Without any pictures, print the lines below from the one that has "DIGITS pin DIO: 16 -> A0" through the one that has "MATRIX pin CS: 9 -> 15", exactly and nothing else.
(Beginning of Exercise inputs)
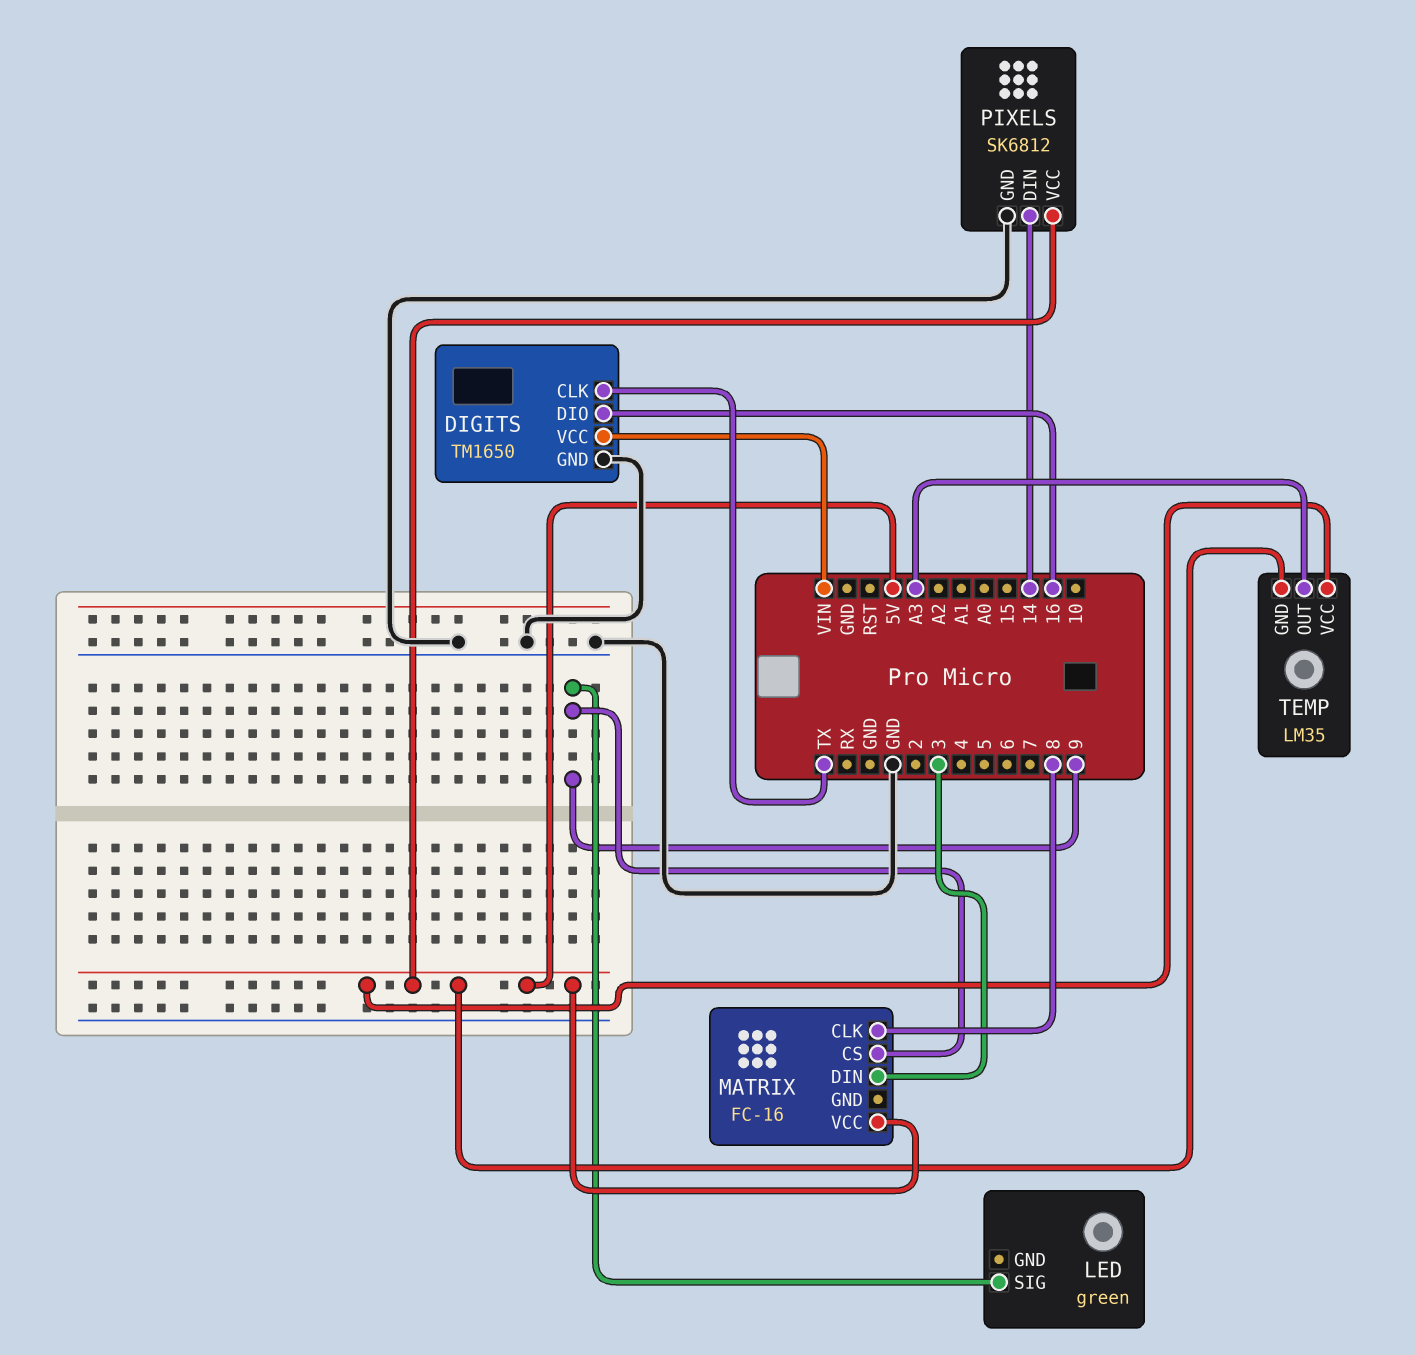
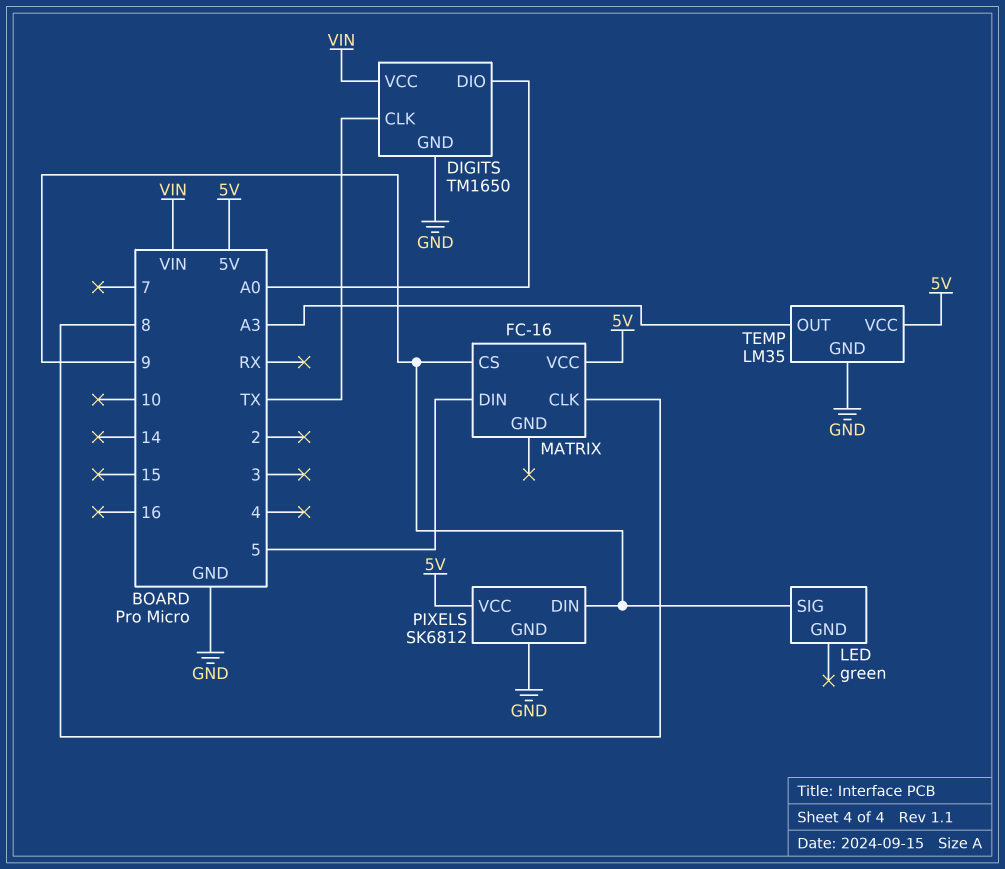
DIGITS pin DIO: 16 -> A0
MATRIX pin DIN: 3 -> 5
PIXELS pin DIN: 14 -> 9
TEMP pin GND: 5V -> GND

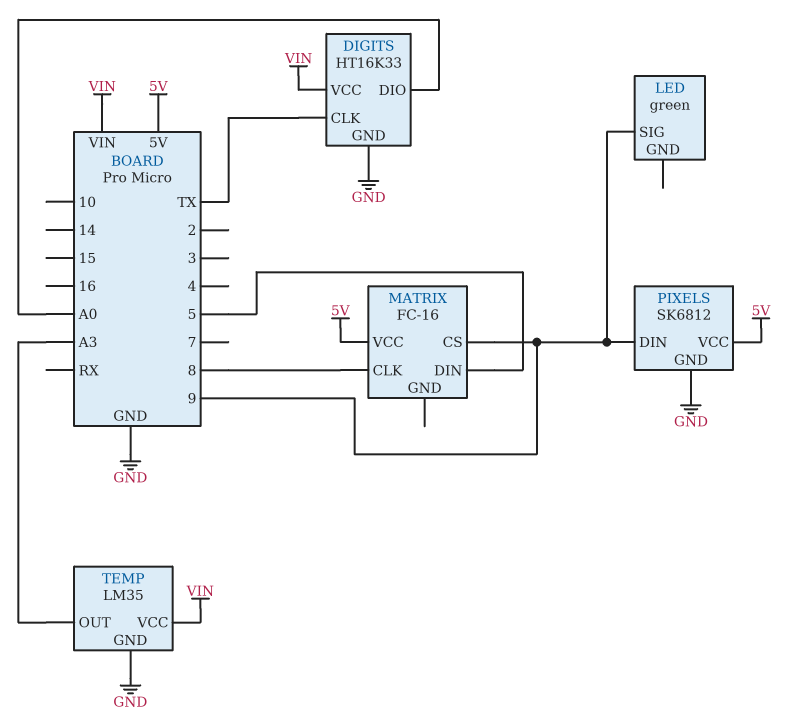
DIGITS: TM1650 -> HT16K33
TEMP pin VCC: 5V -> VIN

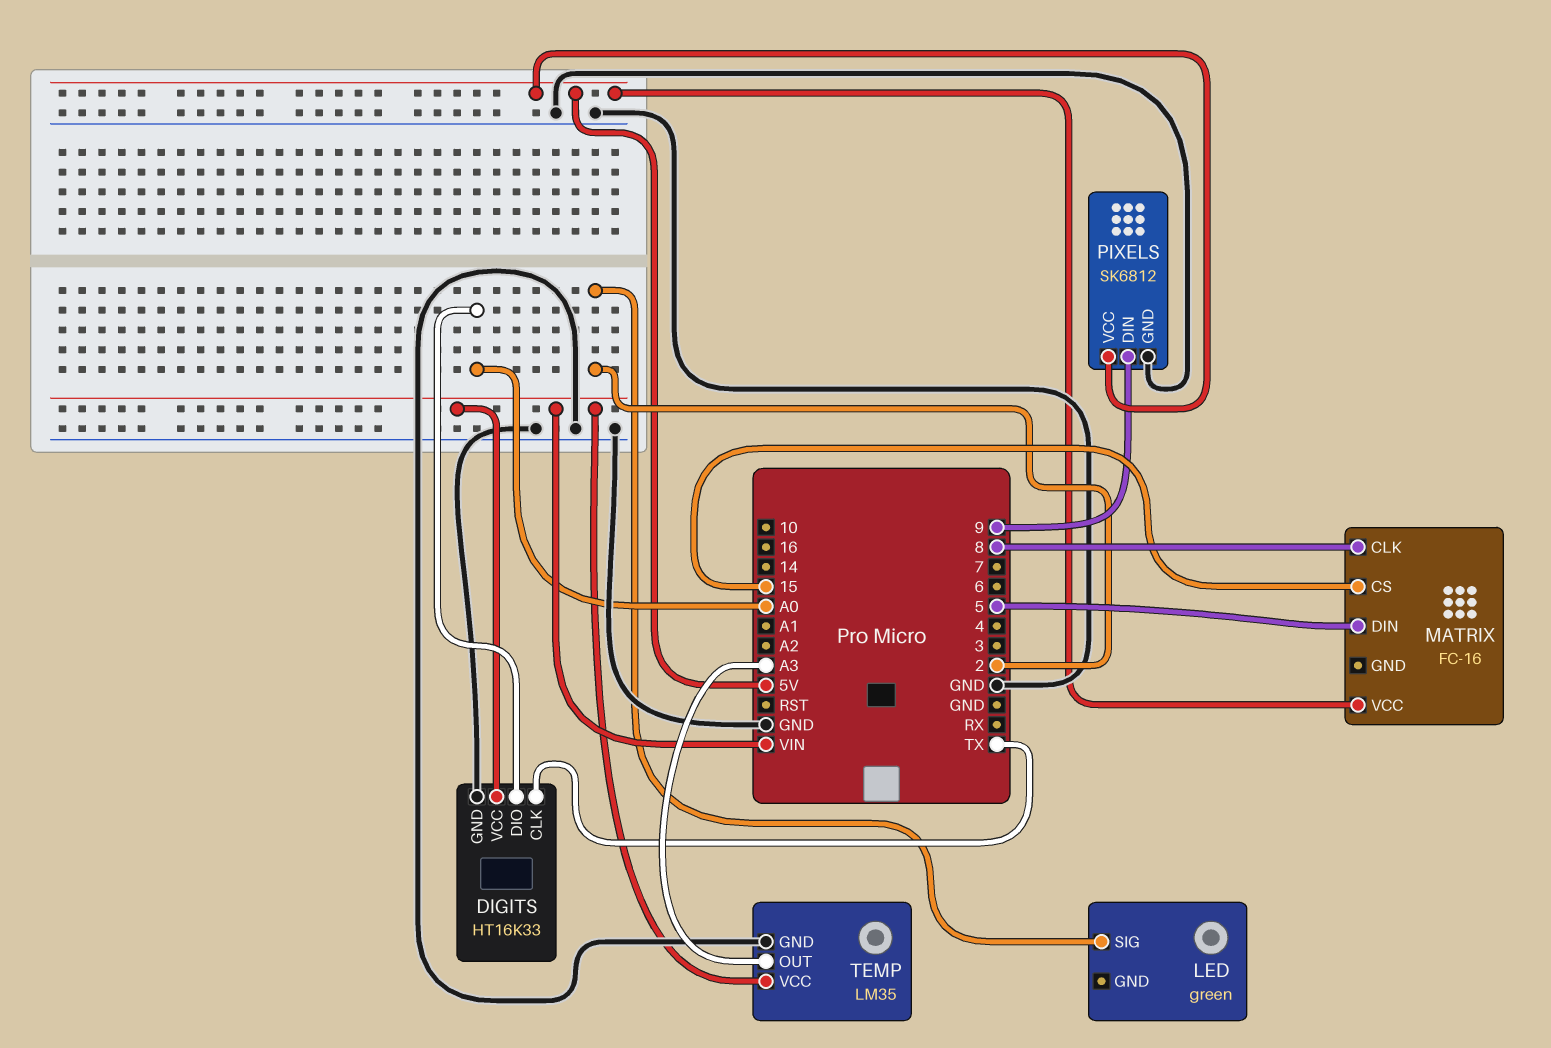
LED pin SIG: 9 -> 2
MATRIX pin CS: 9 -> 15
(End of Exercise inputs)
(Beginning of Exercise inputs)
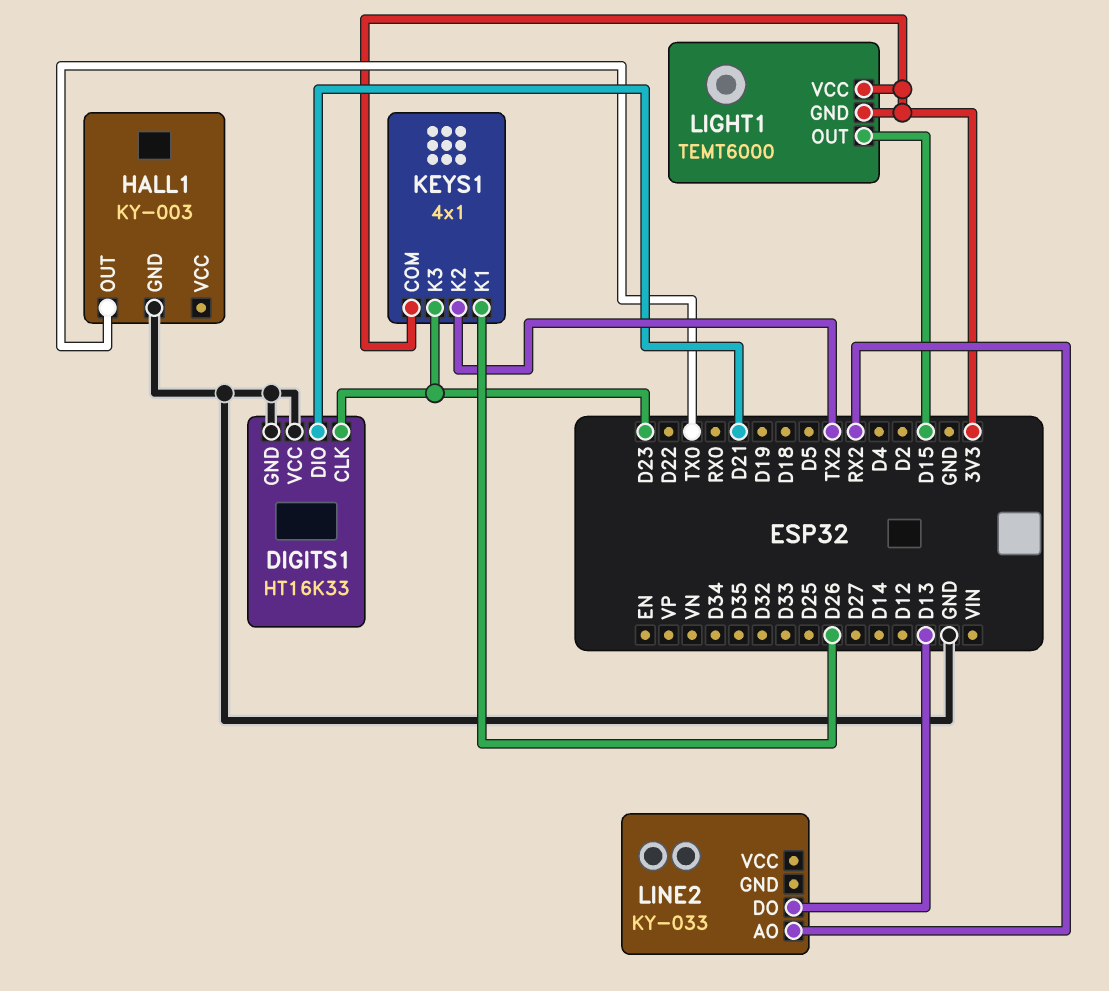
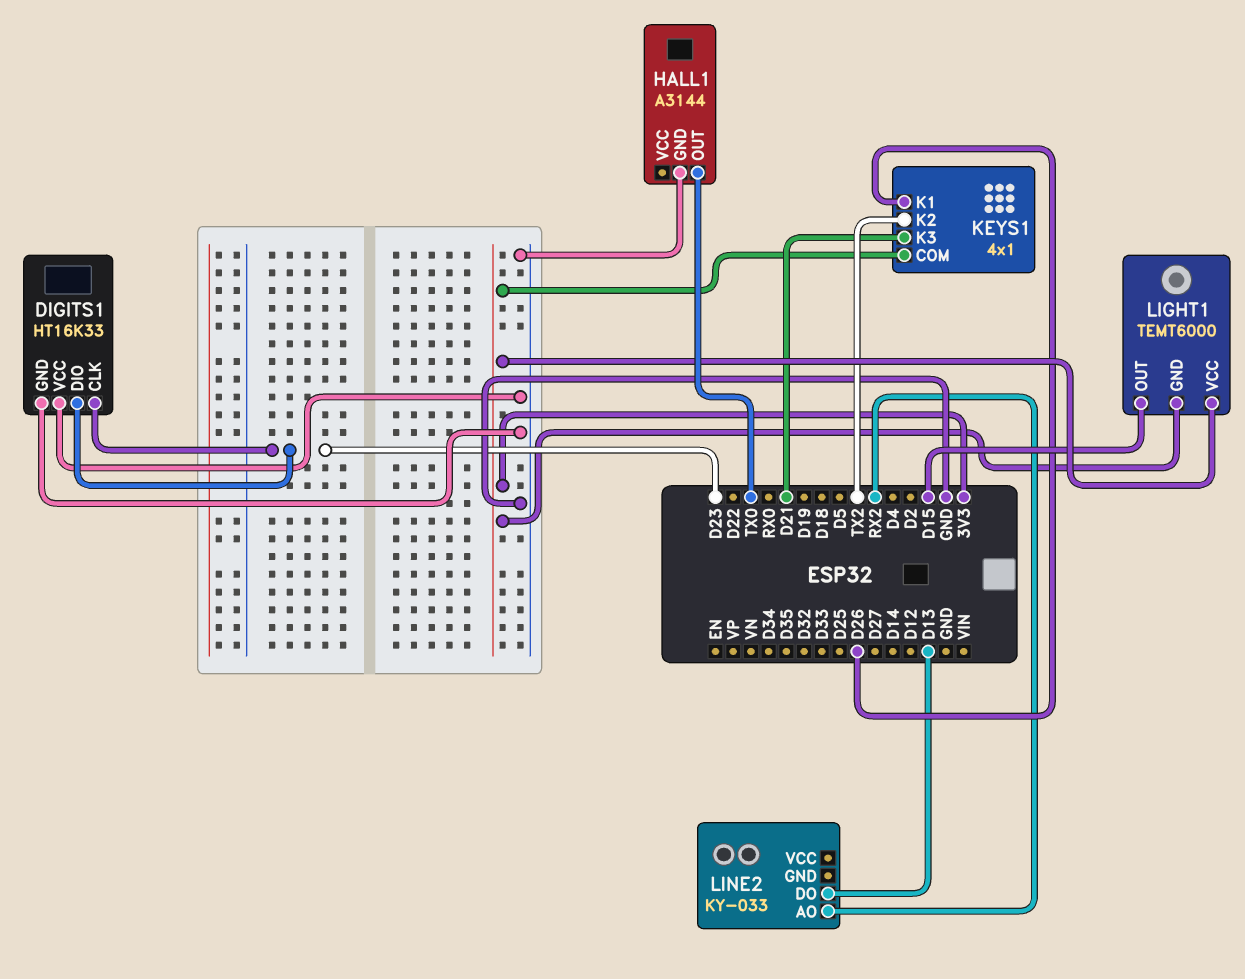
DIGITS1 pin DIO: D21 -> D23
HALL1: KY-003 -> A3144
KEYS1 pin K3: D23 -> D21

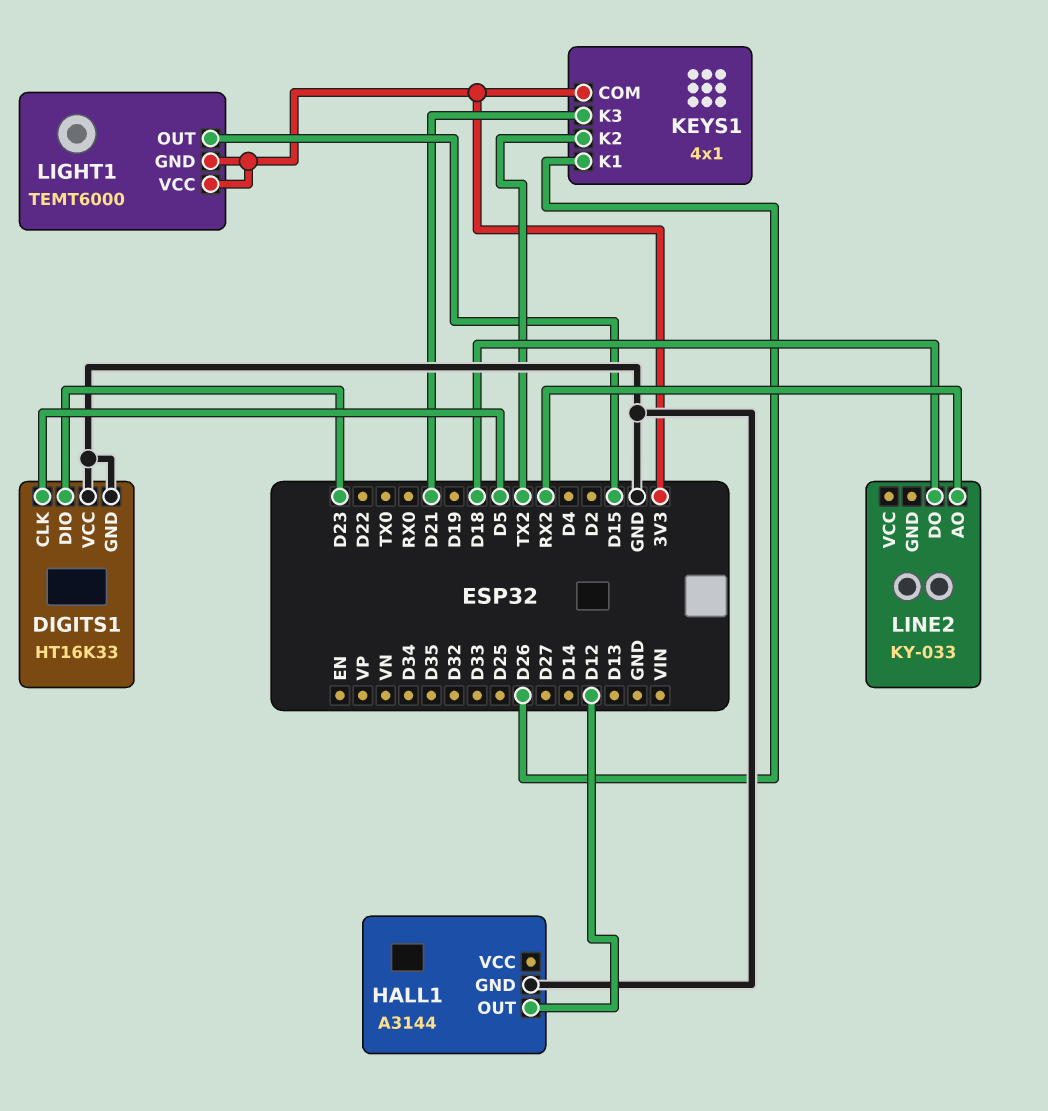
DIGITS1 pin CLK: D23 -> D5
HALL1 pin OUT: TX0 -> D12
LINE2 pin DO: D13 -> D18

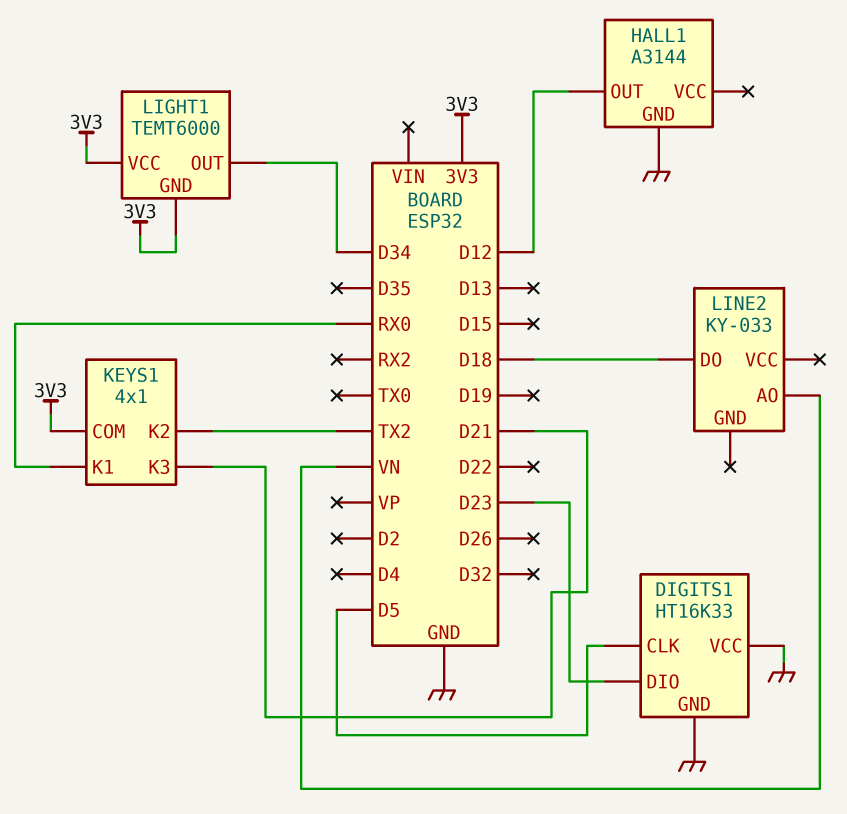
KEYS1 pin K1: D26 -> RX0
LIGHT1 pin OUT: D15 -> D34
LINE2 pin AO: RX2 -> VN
(End of Exercise inputs)
- **Result**:
DIGITS pin DIO: 16 -> A0
MATRIX pin DIN: 3 -> 5
PIXELS pin DIN: 14 -> 9
TEMP pin GND: 5V -> GND

DIGITS: TM1650 -> HT16K33
TEMP pin VCC: 5V -> VIN

LED pin SIG: 9 -> 2
MATRIX pin CS: 9 -> 15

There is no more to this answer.